## WHAT YOU SHOULD DO
Reproduce the entries below word for word, leaving out the pictures.

(Scene geometry reasoning data)

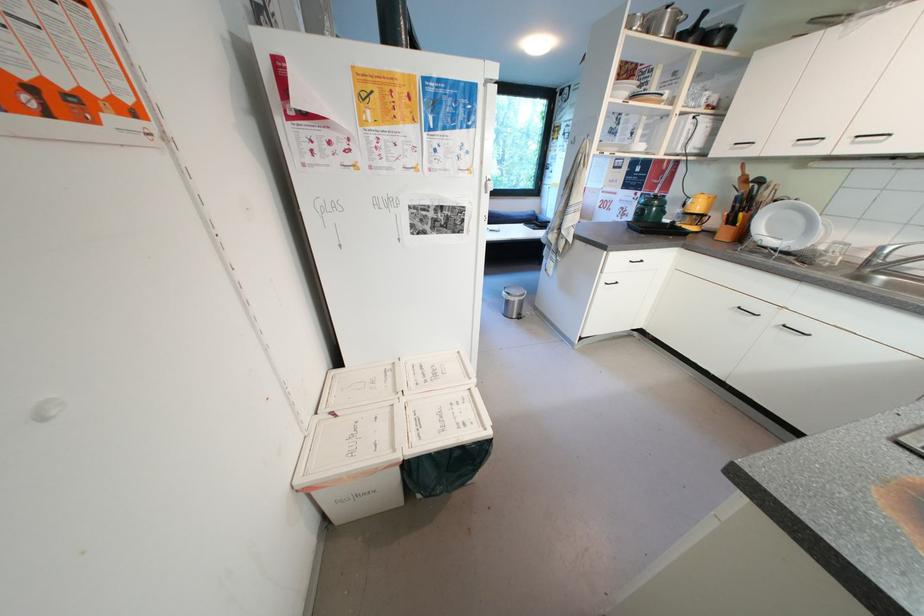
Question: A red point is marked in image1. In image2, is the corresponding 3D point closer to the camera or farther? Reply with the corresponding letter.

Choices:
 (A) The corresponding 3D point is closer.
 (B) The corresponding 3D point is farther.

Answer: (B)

## WRITTEN REPLY
Question: A red point is marked in image1. In image2, is the corresponding 3D point closer to the camera or farther? Reply with the corresponding letter.

Choices:
 (A) The corresponding 3D point is closer.
 (B) The corresponding 3D point is farther.

Answer: (B)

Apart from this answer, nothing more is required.